* **Work instruction**
From the material below, give the number of lines that hold the string "DRIVER" and nothing further.

* **Material supplied**

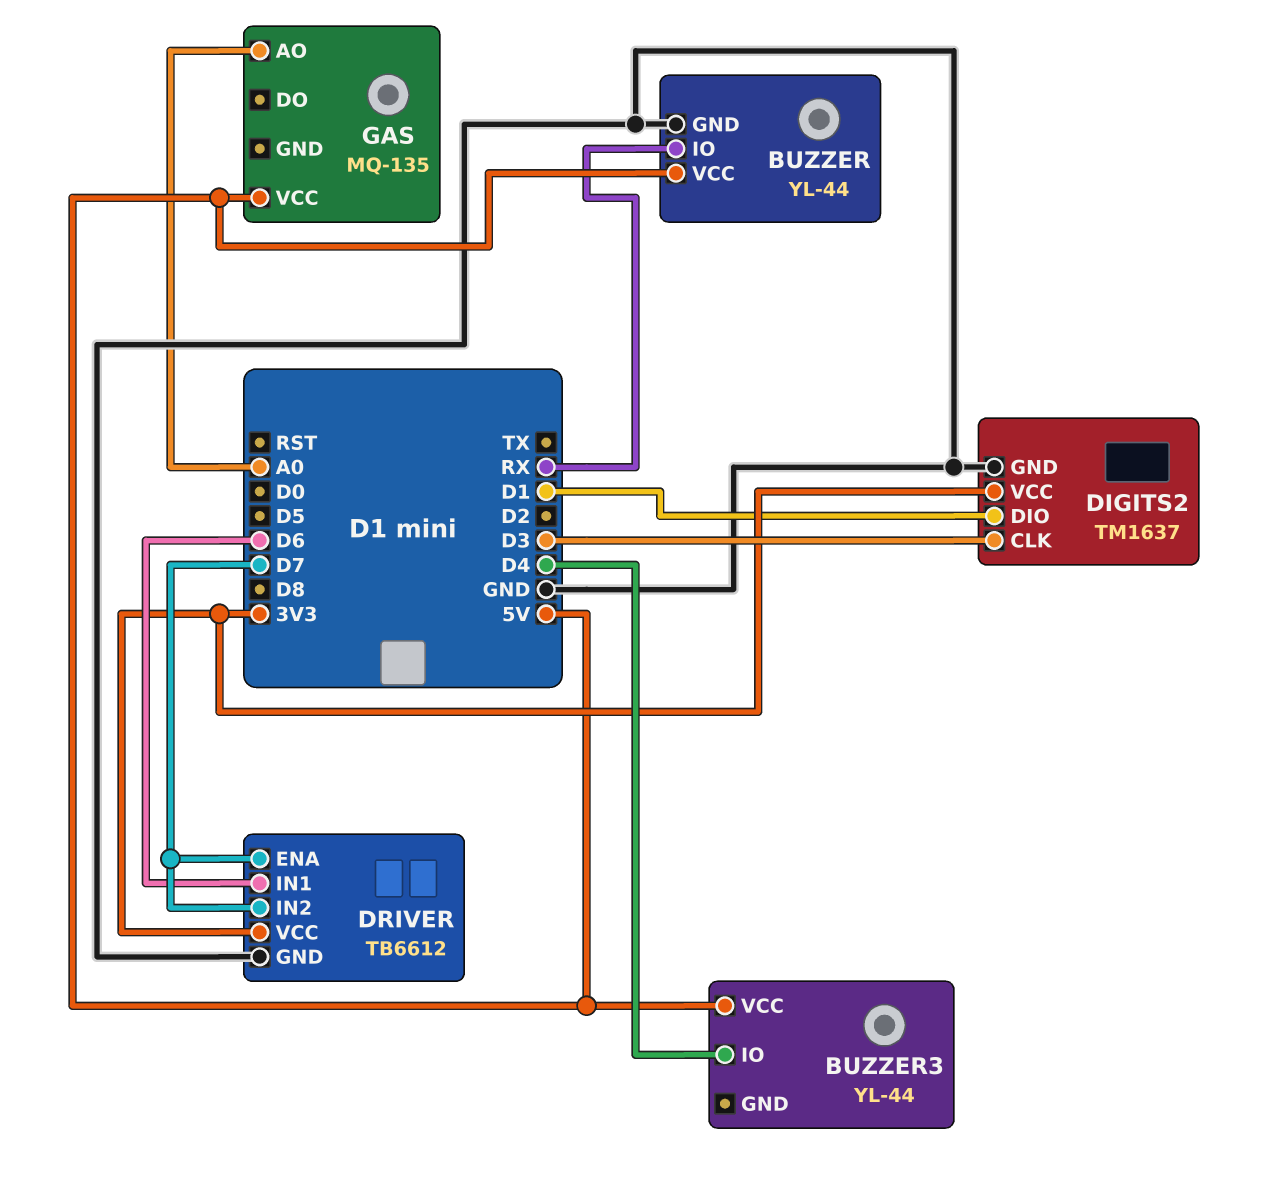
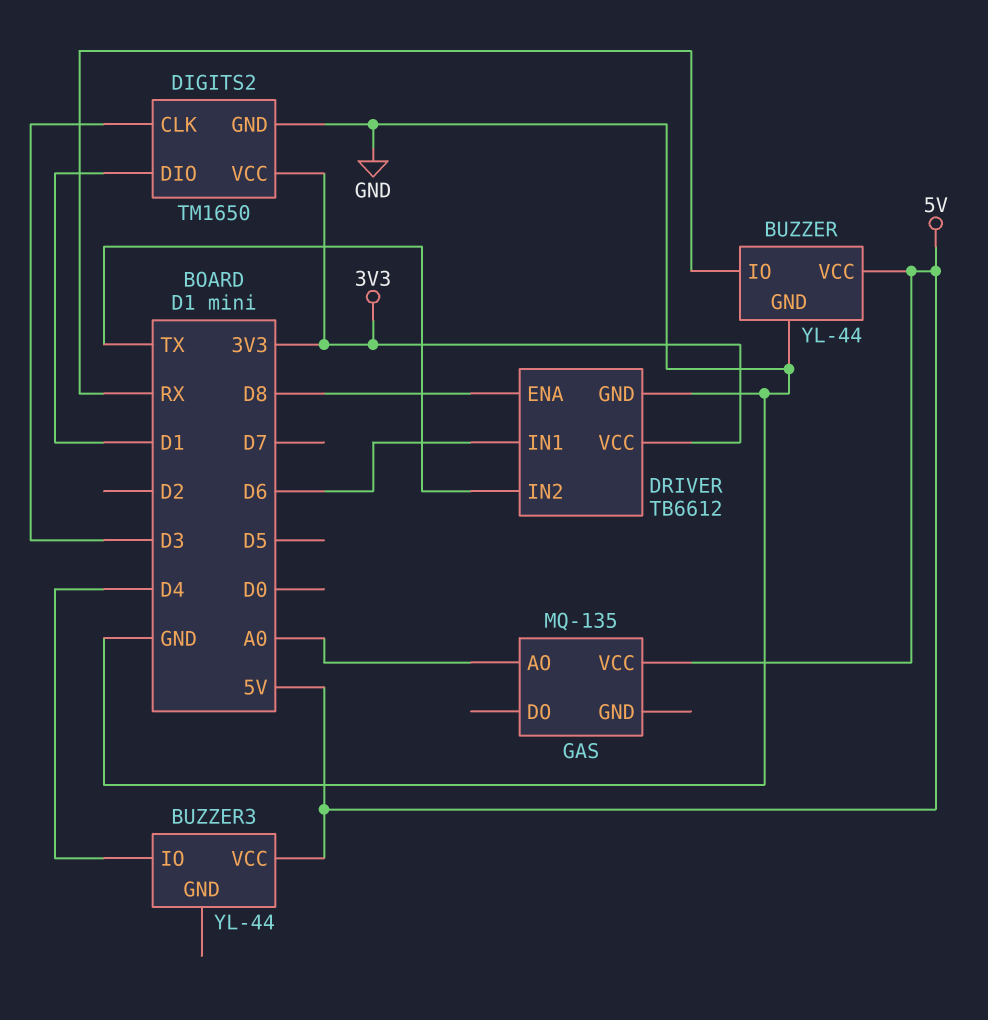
DIGITS2: TM1637 -> TM1650
DRIVER pin ENA: D7 -> D8
DRIVER pin IN2: D7 -> TX

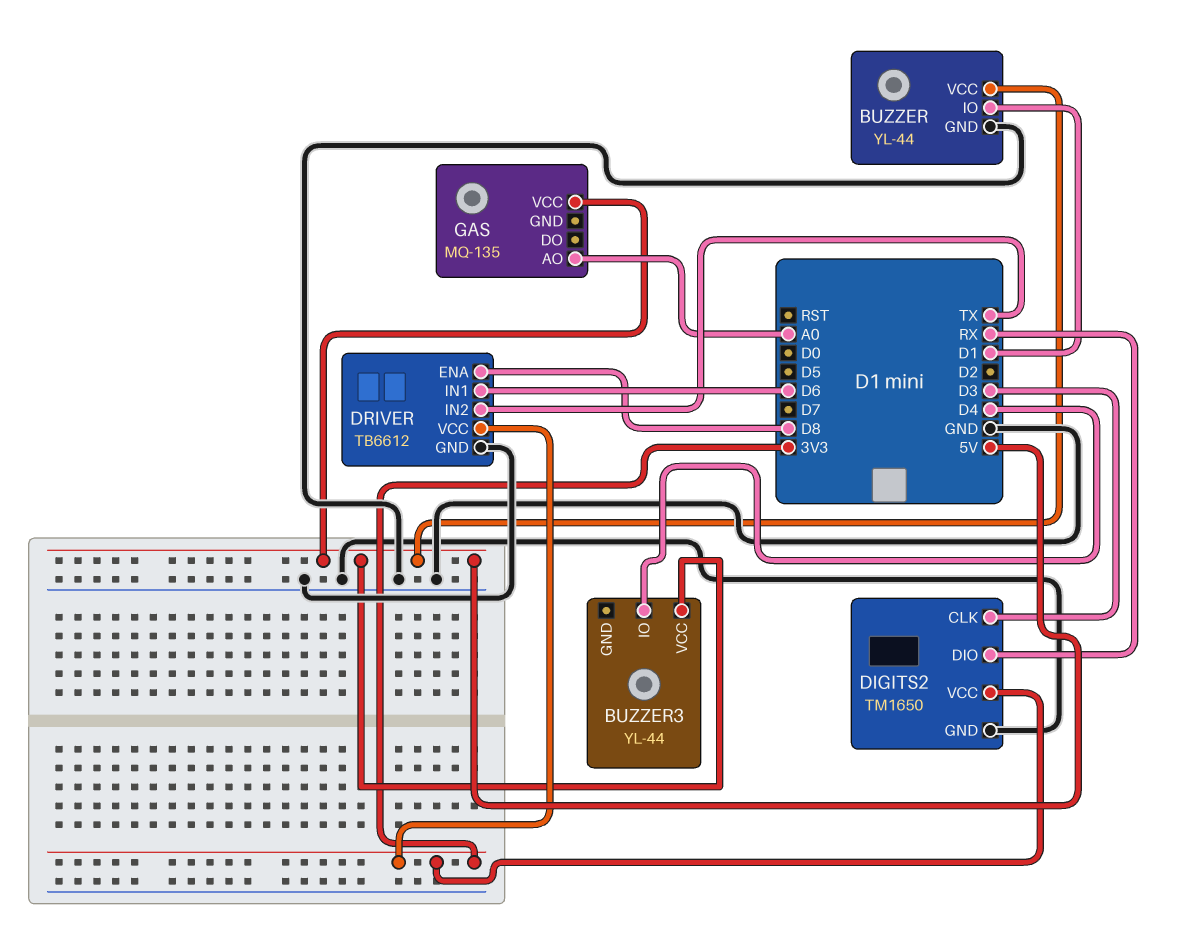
BUZZER pin IO: RX -> D1
DIGITS2 pin DIO: D1 -> RX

* **Answer for this exercise**
2